## [Task directions]
What you write should be an exact repeat of the lines from the one with "exchanged: toy pear" through the final line below, minus the pictures.

## [Extracted information]
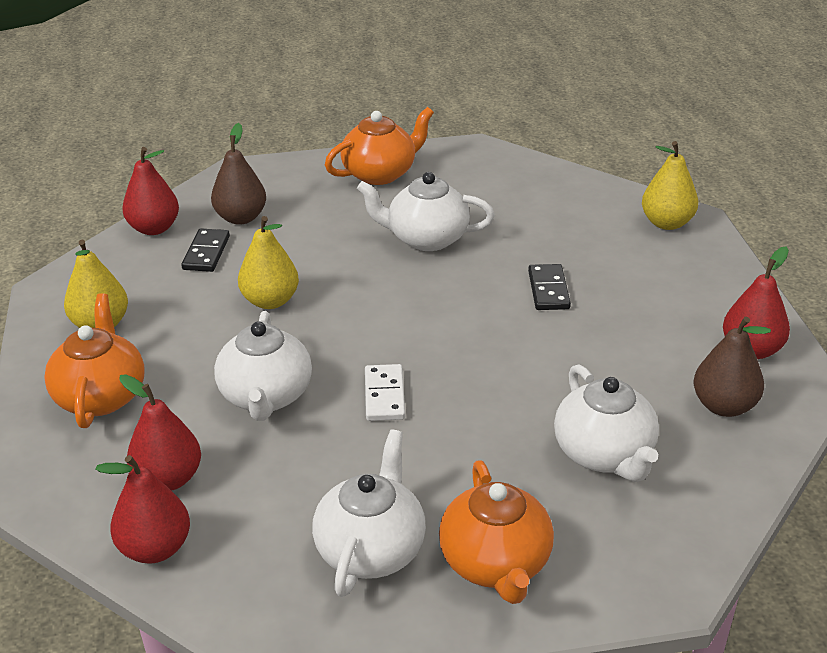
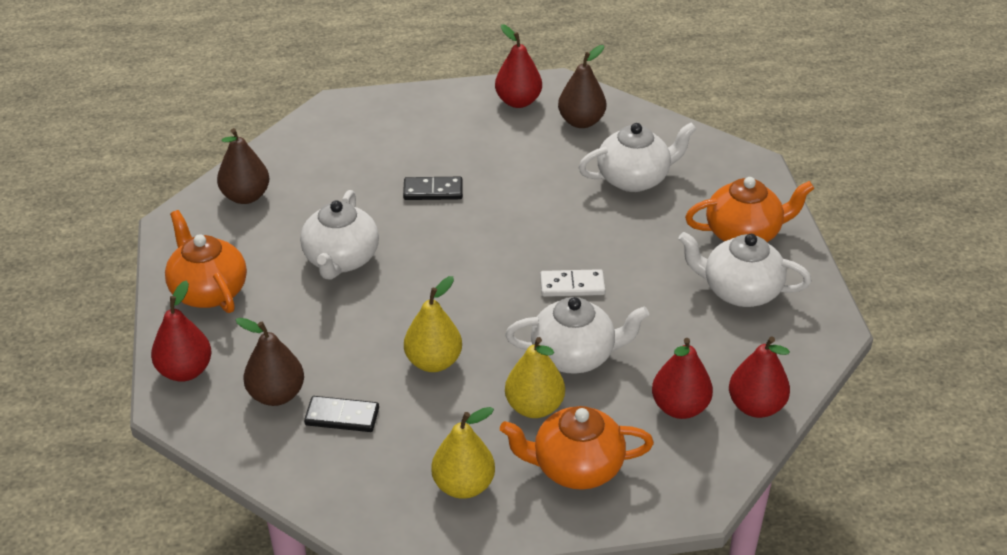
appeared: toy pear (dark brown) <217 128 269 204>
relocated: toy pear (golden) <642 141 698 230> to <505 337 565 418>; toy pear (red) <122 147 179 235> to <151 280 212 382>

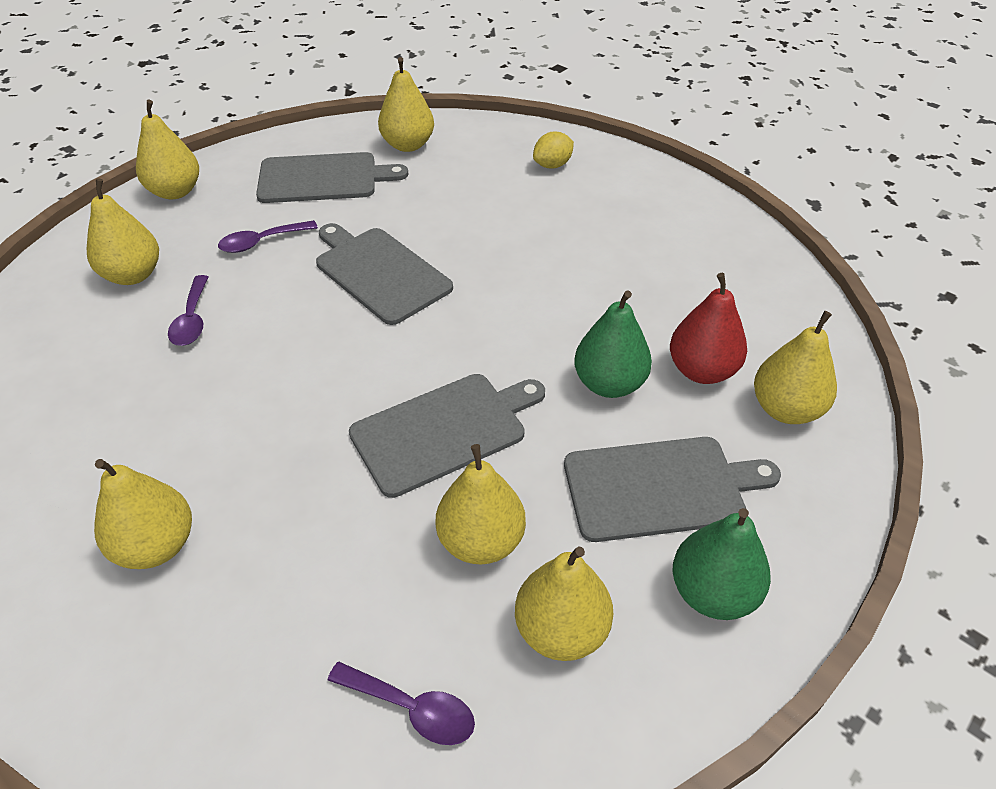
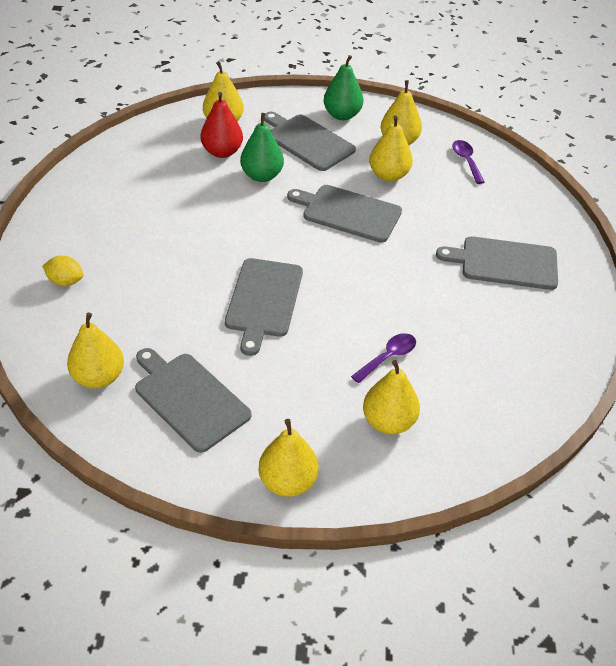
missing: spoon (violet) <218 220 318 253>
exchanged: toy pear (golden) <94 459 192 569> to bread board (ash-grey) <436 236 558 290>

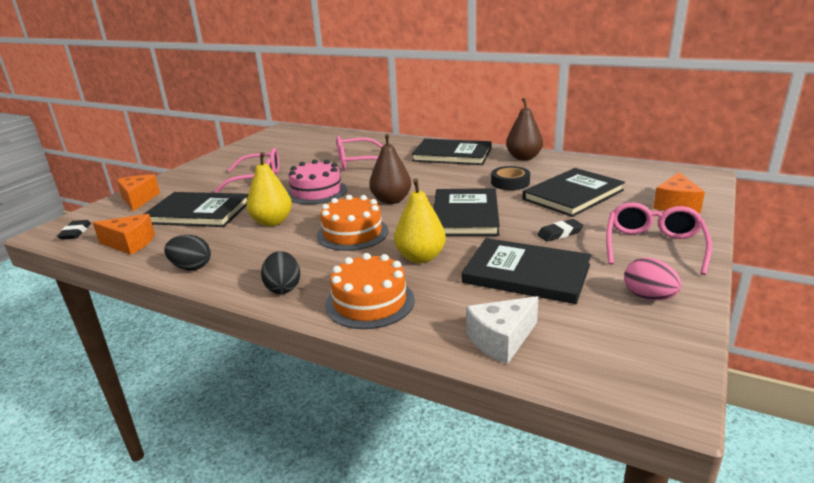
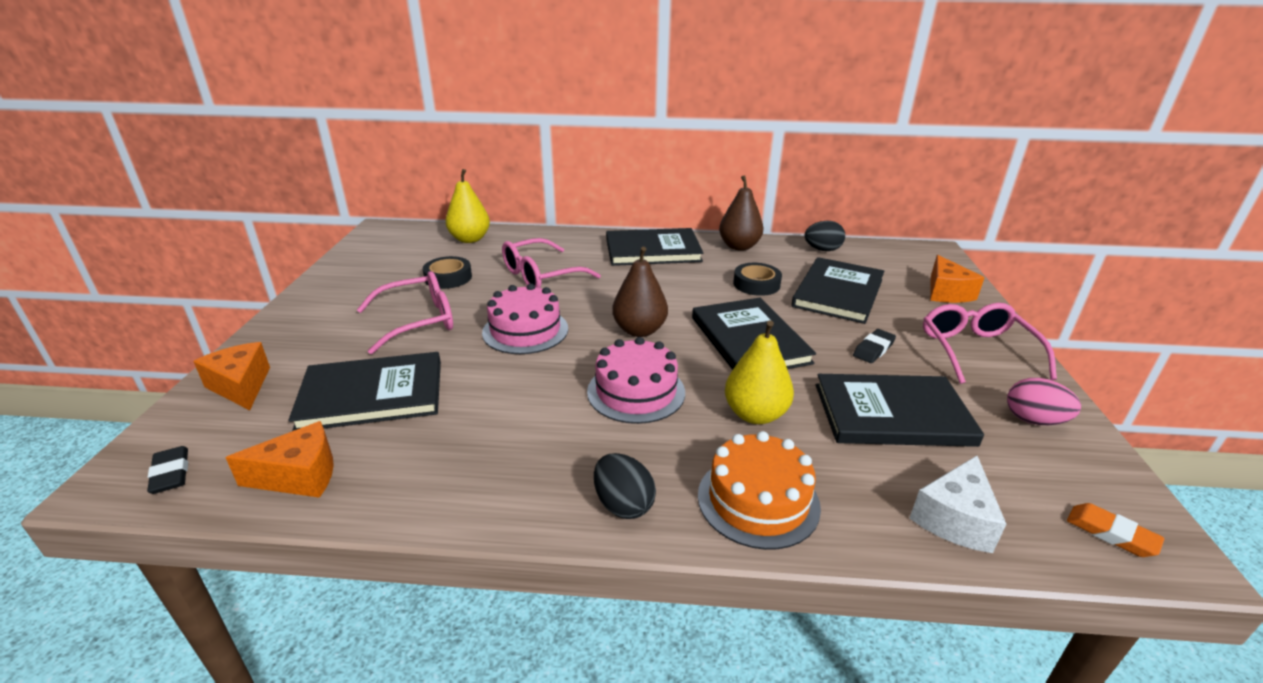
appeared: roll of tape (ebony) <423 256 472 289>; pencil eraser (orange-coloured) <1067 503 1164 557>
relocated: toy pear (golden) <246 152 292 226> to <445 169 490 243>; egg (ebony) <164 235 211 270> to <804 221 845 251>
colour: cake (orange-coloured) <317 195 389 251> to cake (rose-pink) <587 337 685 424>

## [Exercise response]
exchanged: toy pear (golden) <94 459 192 569> to bread board (ash-grey) <436 236 558 290>

appeared: roll of tape (ebony) <423 256 472 289>; pencil eraser (orange-coloured) <1067 503 1164 557>
relocated: toy pear (golden) <246 152 292 226> to <445 169 490 243>; egg (ebony) <164 235 211 270> to <804 221 845 251>
colour: cake (orange-coloured) <317 195 389 251> to cake (rose-pink) <587 337 685 424>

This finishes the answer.